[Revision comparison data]
§

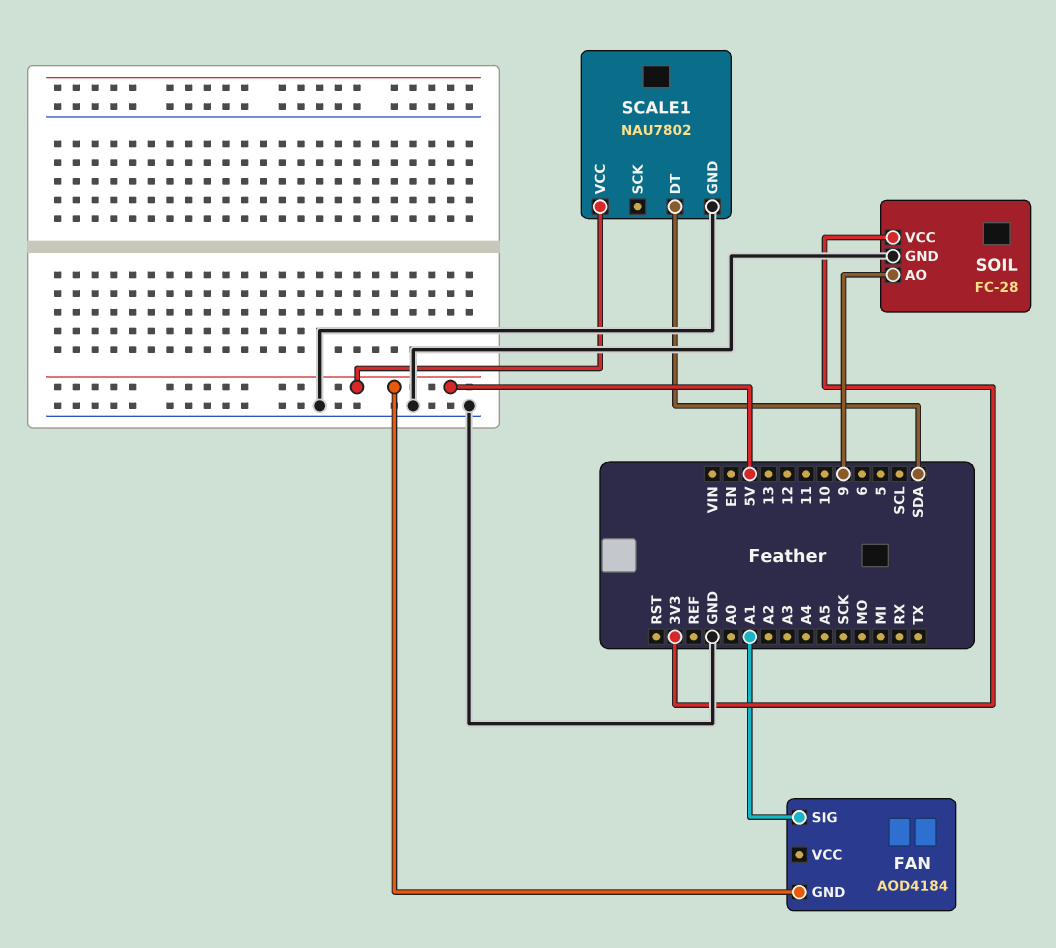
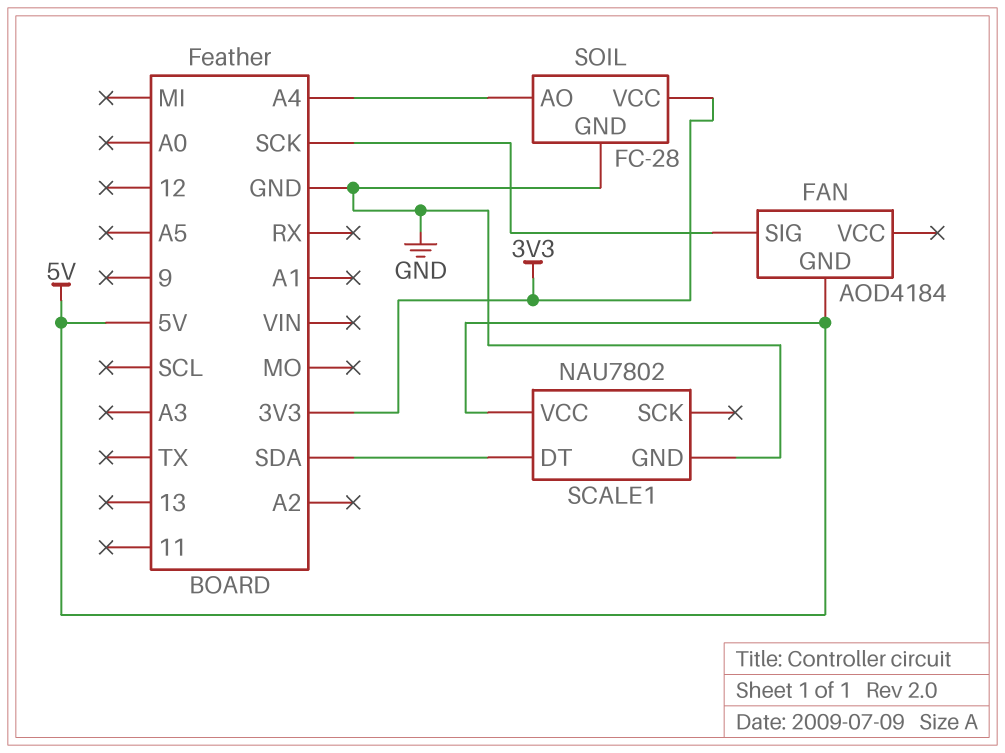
FAN pin SIG: A1 -> SCK
SOIL pin AO: 9 -> A4

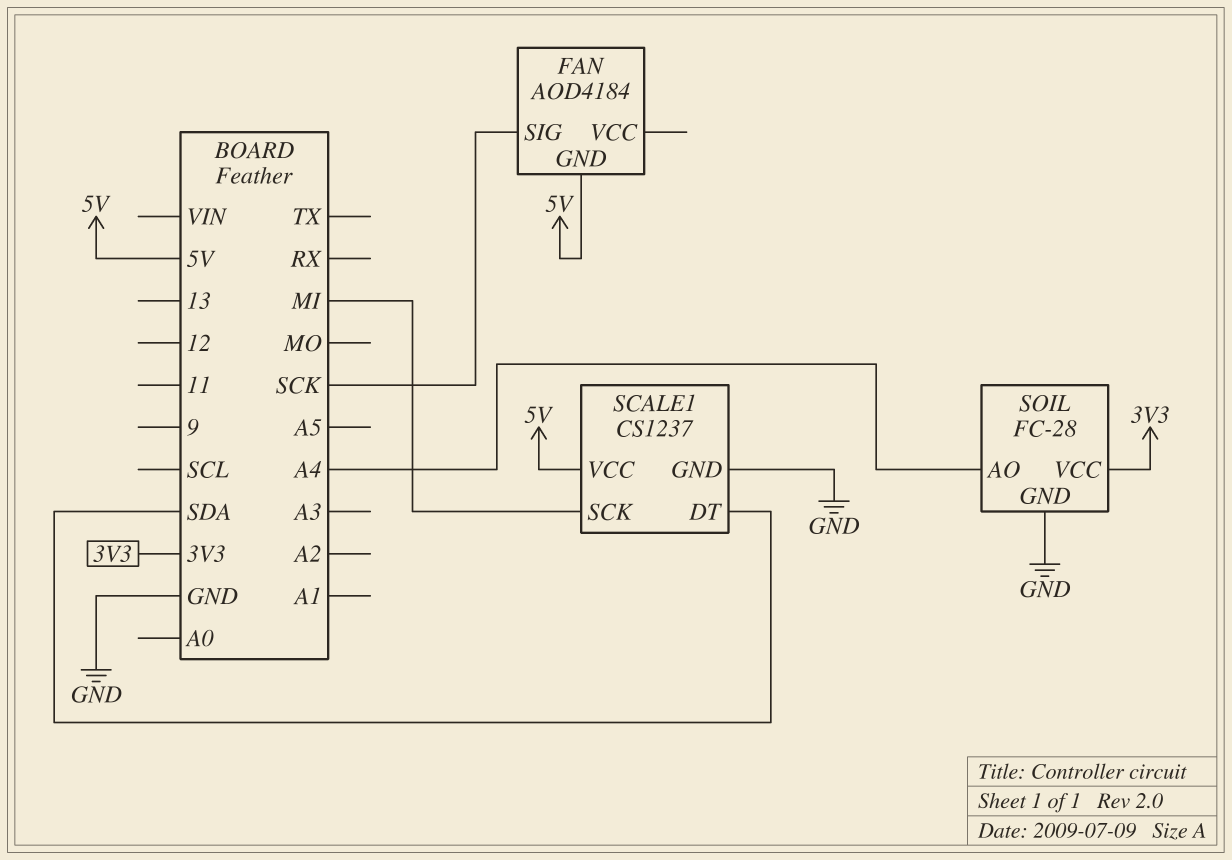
SCALE1: NAU7802 -> CS1237
SCALE1 pin SCK: none -> MI

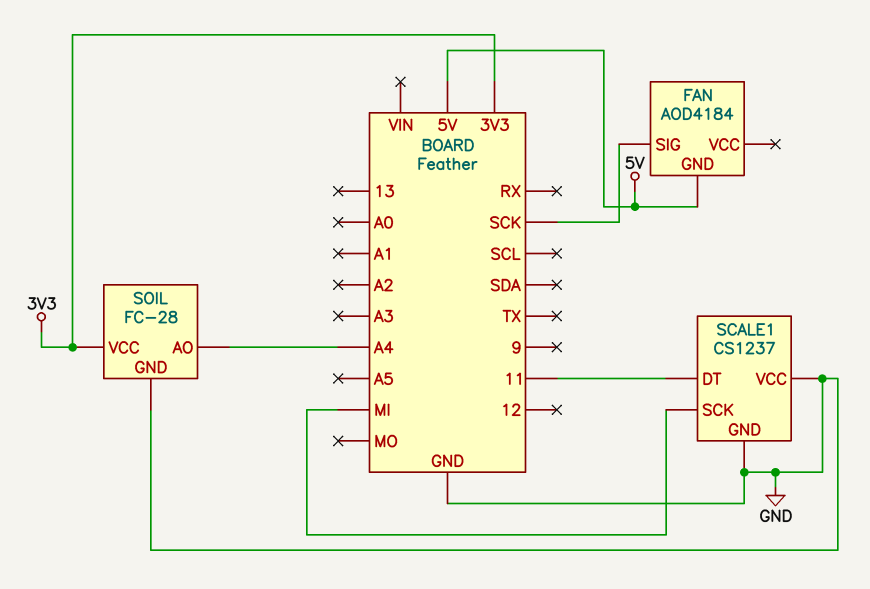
SCALE1 pin DT: SDA -> 11
SCALE1 pin VCC: 5V -> GND

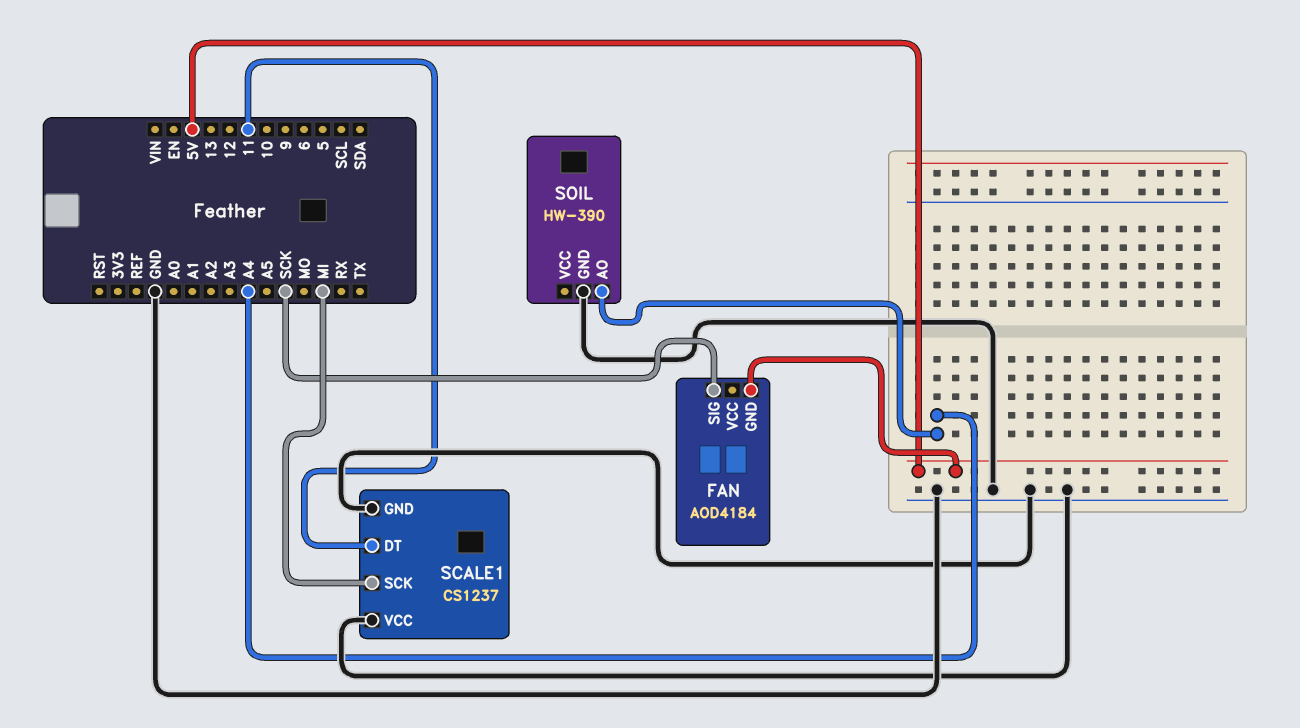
SOIL: FC-28 -> HW-390
SOIL pin VCC: 3V3 -> none

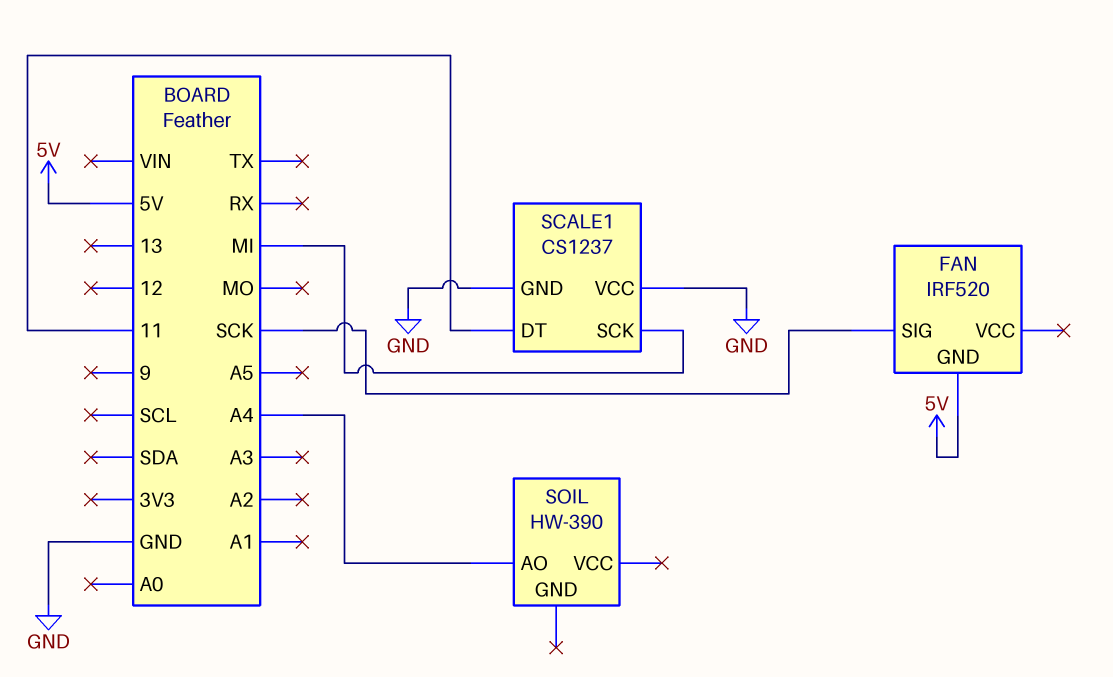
FAN: AOD4184 -> IRF520
SOIL pin GND: GND -> none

§

* _Your objective_
The answer must consist of each line from the entries that contains the string "SOIL".

* _Response to the task_
SOIL pin AO: 9 -> A4
SOIL: FC-28 -> HW-390
SOIL pin VCC: 3V3 -> none
SOIL pin GND: GND -> none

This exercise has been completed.